■ RECORDS FOR THE EXERCISE ■
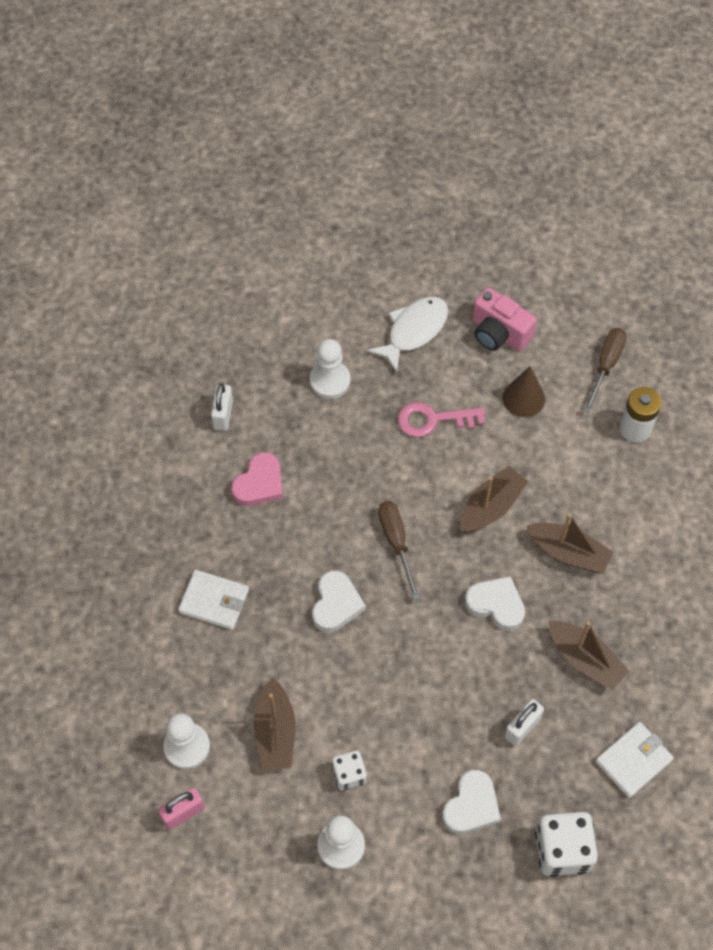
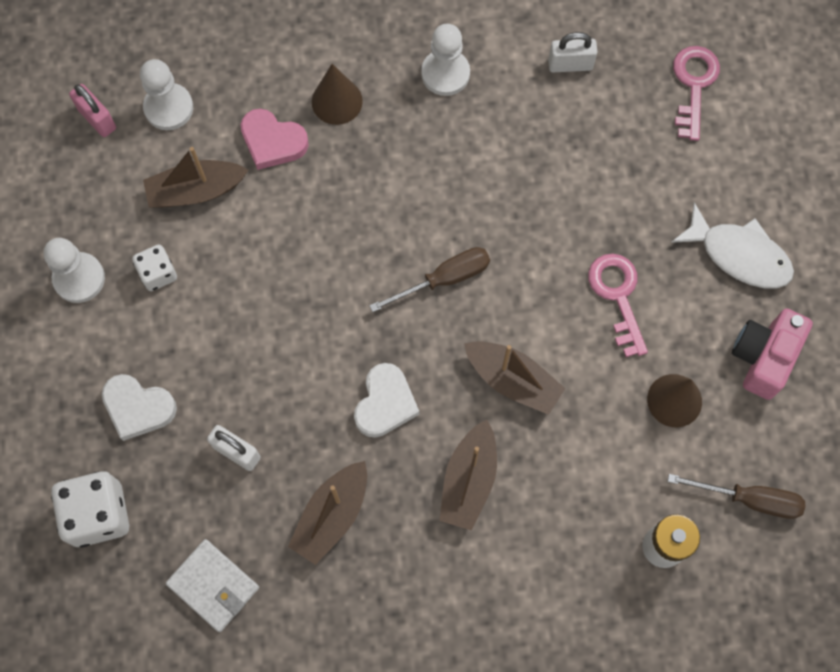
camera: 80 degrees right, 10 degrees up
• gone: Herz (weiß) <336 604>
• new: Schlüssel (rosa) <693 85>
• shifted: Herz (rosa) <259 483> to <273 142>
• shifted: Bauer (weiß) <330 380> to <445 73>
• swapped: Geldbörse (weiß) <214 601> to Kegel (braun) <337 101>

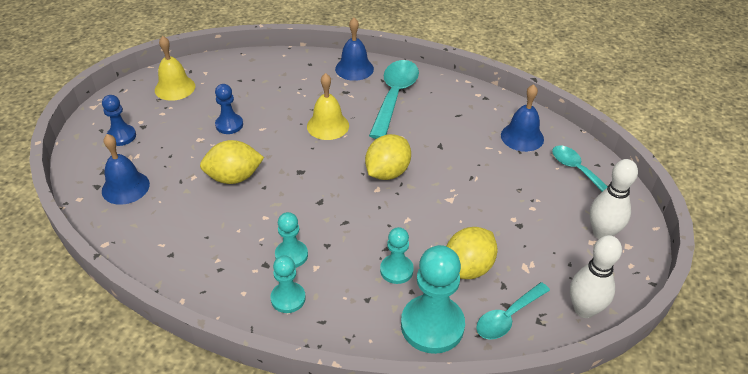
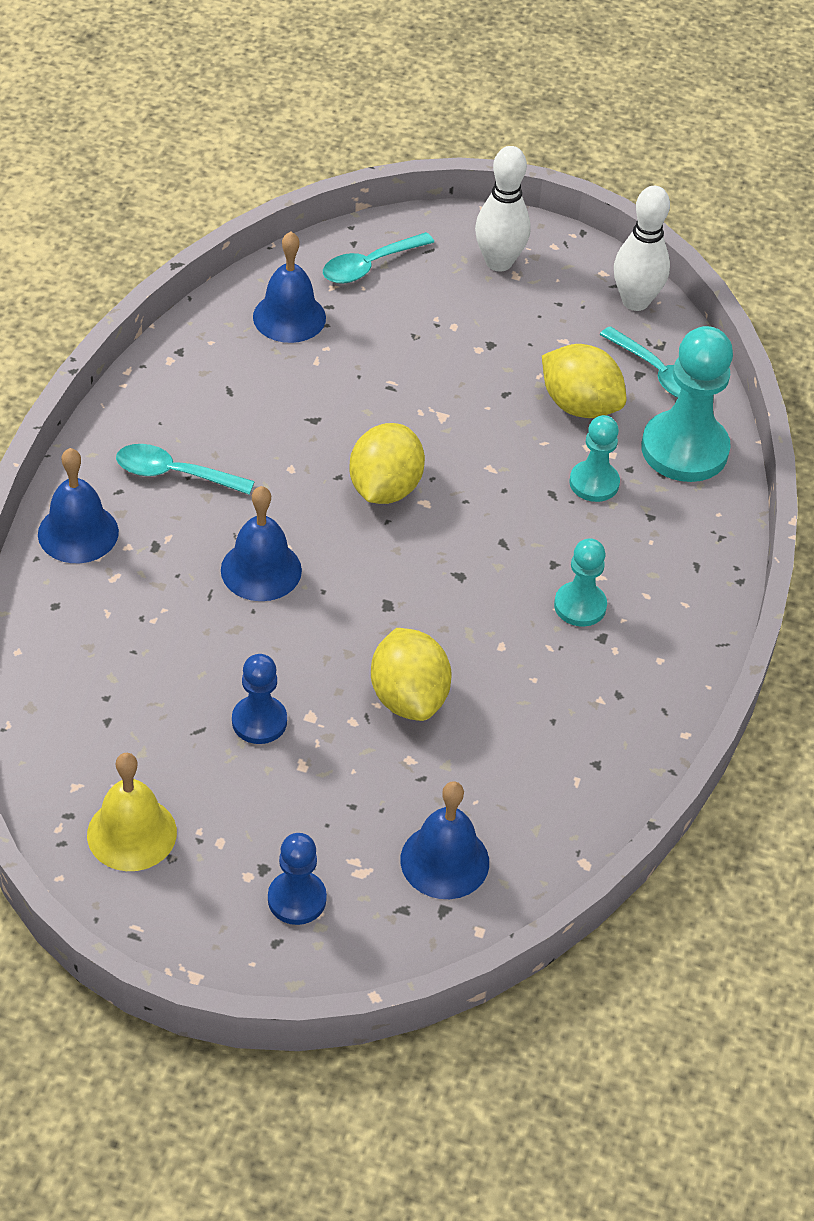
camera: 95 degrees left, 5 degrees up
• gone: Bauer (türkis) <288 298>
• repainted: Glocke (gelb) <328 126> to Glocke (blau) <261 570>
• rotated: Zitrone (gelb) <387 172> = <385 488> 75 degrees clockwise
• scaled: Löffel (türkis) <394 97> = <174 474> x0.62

■ WHAT YOU NEED TO DO ■
Transcribe the records above exactly, leaving every picture out of the copy.

■ WRITTEN ANSWER ■
camera: 80 degrees right, 10 degrees up
• gone: Herz (weiß) <336 604>
• new: Schlüssel (rosa) <693 85>
• shifted: Herz (rosa) <259 483> to <273 142>
• shifted: Bauer (weiß) <330 380> to <445 73>
• swapped: Geldbörse (weiß) <214 601> to Kegel (braun) <337 101>

camera: 95 degrees left, 5 degrees up
• gone: Bauer (türkis) <288 298>
• repainted: Glocke (gelb) <328 126> to Glocke (blau) <261 570>
• rotated: Zitrone (gelb) <387 172> = <385 488> 75 degrees clockwise
• scaled: Löffel (türkis) <394 97> = <174 474> x0.62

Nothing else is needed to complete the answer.